:: Data
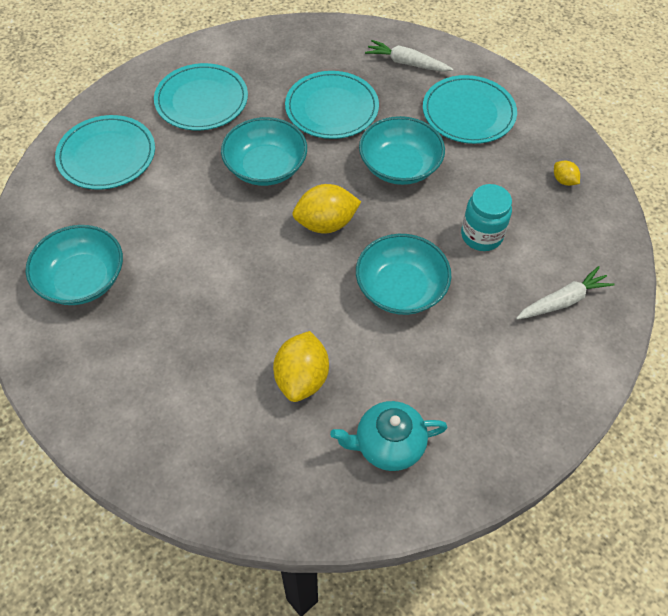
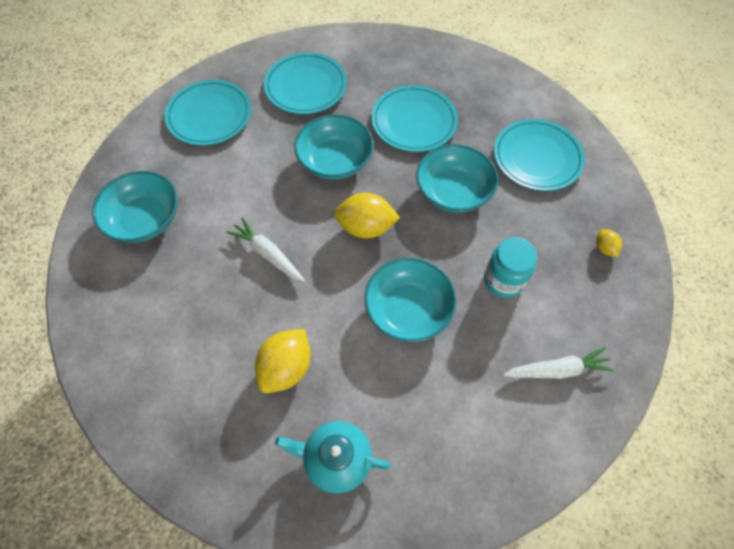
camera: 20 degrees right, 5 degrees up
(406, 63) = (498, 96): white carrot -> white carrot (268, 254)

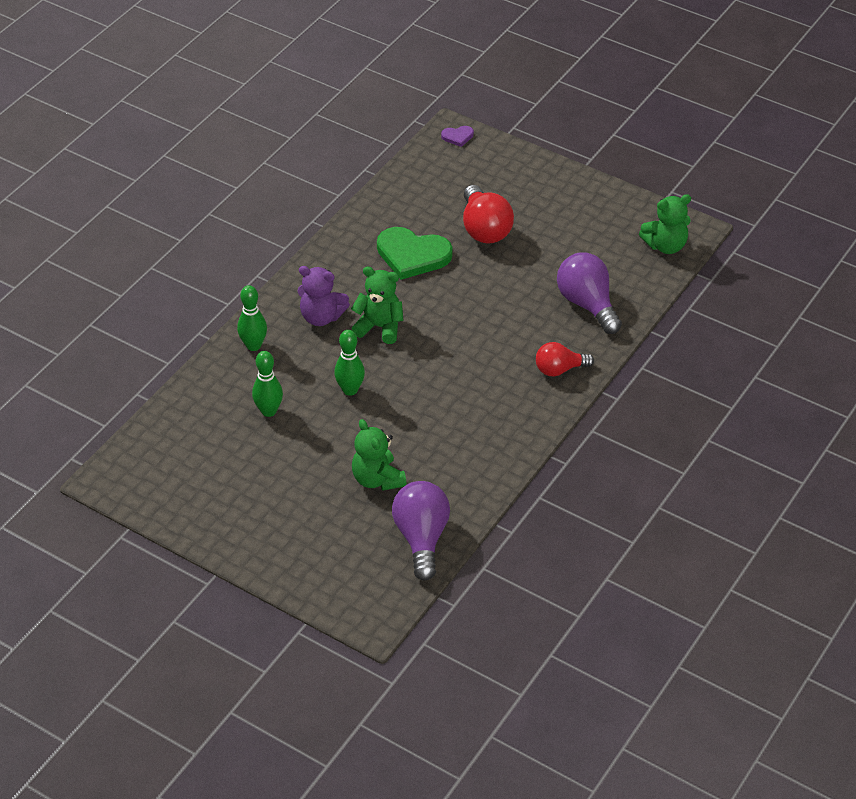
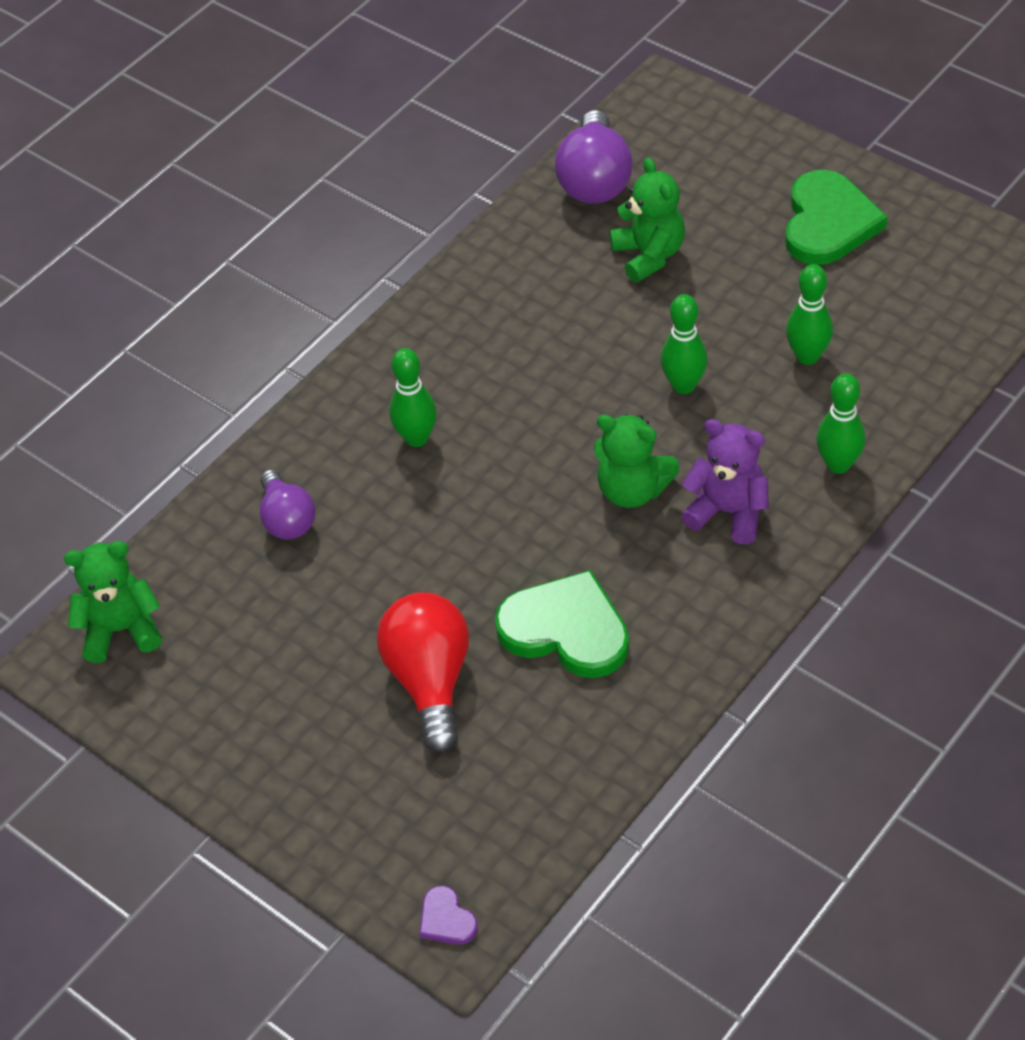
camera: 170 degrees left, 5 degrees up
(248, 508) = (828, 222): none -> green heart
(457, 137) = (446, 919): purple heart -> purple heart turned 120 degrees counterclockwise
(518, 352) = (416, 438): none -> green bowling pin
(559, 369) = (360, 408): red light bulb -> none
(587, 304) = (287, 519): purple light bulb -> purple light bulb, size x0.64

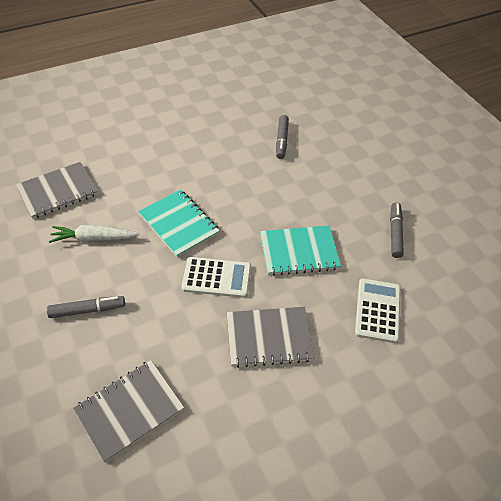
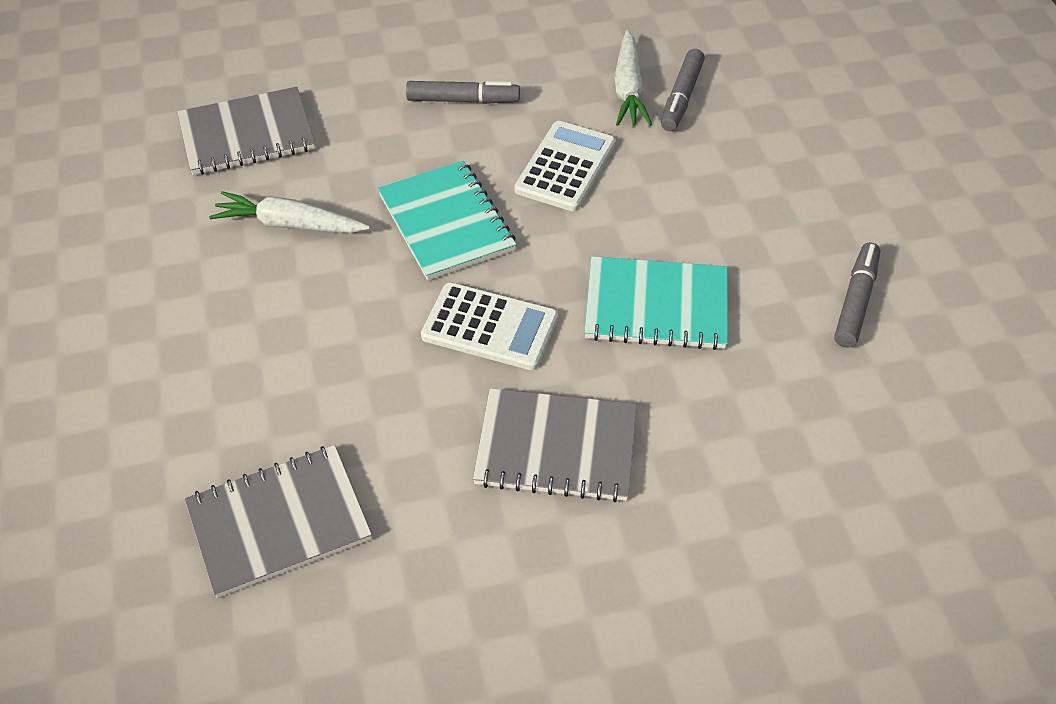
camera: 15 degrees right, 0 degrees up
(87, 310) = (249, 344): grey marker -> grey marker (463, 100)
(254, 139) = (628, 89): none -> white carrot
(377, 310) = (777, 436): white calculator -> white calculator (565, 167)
::::
▶ **What to do**: Your answer must be an exact repeat of the records above, with no pictures in it.

▶ **Output of the task**:
camera: 20 degrees right, 5 degrees up
(406, 63) = (498, 96): white carrot -> white carrot (268, 254)

camera: 170 degrees left, 5 degrees up
(248, 508) = (828, 222): none -> green heart
(457, 137) = (446, 919): purple heart -> purple heart turned 120 degrees counterclockwise
(518, 352) = (416, 438): none -> green bowling pin
(559, 369) = (360, 408): red light bulb -> none
(587, 304) = (287, 519): purple light bulb -> purple light bulb, size x0.64

camera: 15 degrees right, 0 degrees up
(87, 310) = (249, 344): grey marker -> grey marker (463, 100)
(254, 139) = (628, 89): none -> white carrot
(377, 310) = (777, 436): white calculator -> white calculator (565, 167)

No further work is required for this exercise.